> **SOURCE DATA**:
- - -

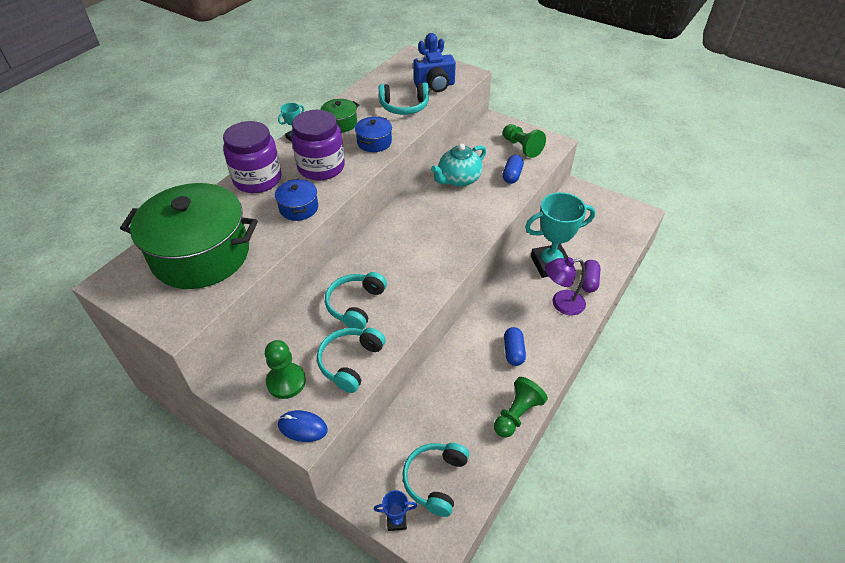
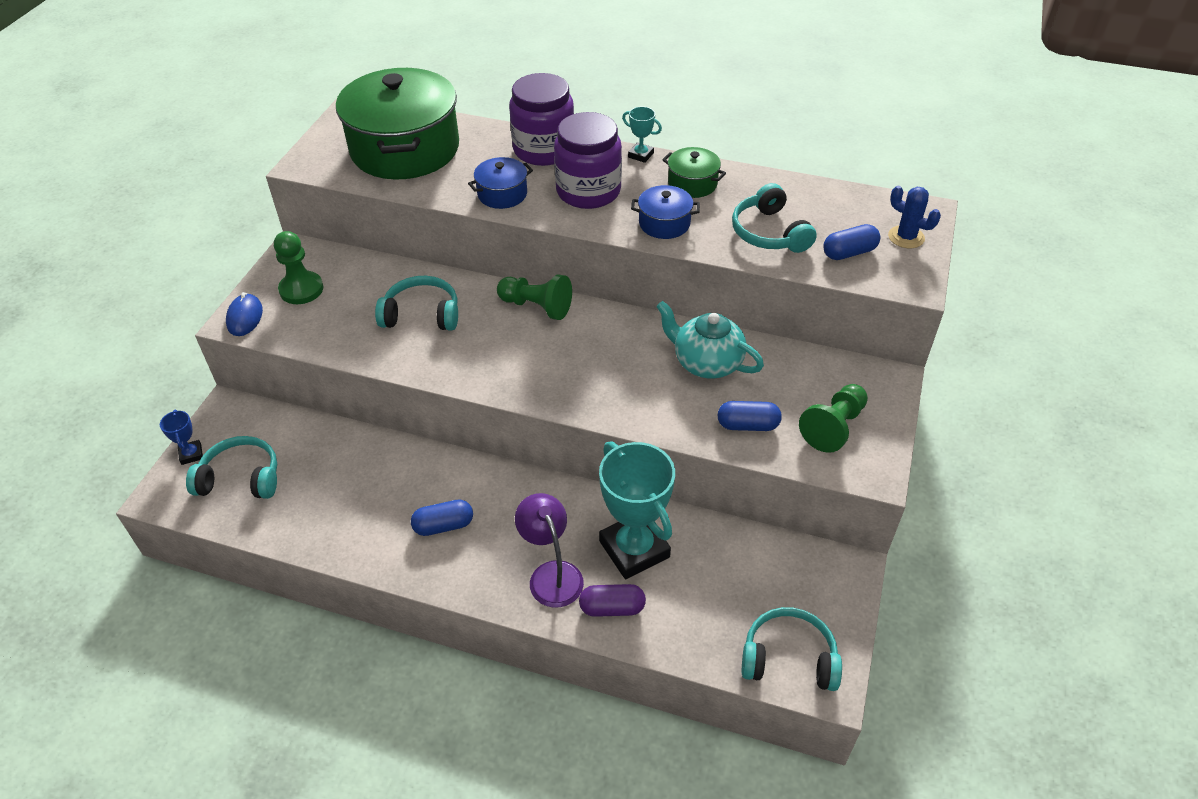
camera: 75 degrees right, 0 degrees up
(350, 362) = (334, 331): turquoise headphones -> turquoise headphones (789, 658)
(435, 85) = (849, 253): blue camera -> blue capsule
(517, 414) = (340, 544): green pawn -> green pawn (536, 307)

- - -

Restate all of the data word for word and include no pictures.

camera: 75 degrees right, 0 degrees up
(350, 362) = (334, 331): turquoise headphones -> turquoise headphones (789, 658)
(435, 85) = (849, 253): blue camera -> blue capsule
(517, 414) = (340, 544): green pawn -> green pawn (536, 307)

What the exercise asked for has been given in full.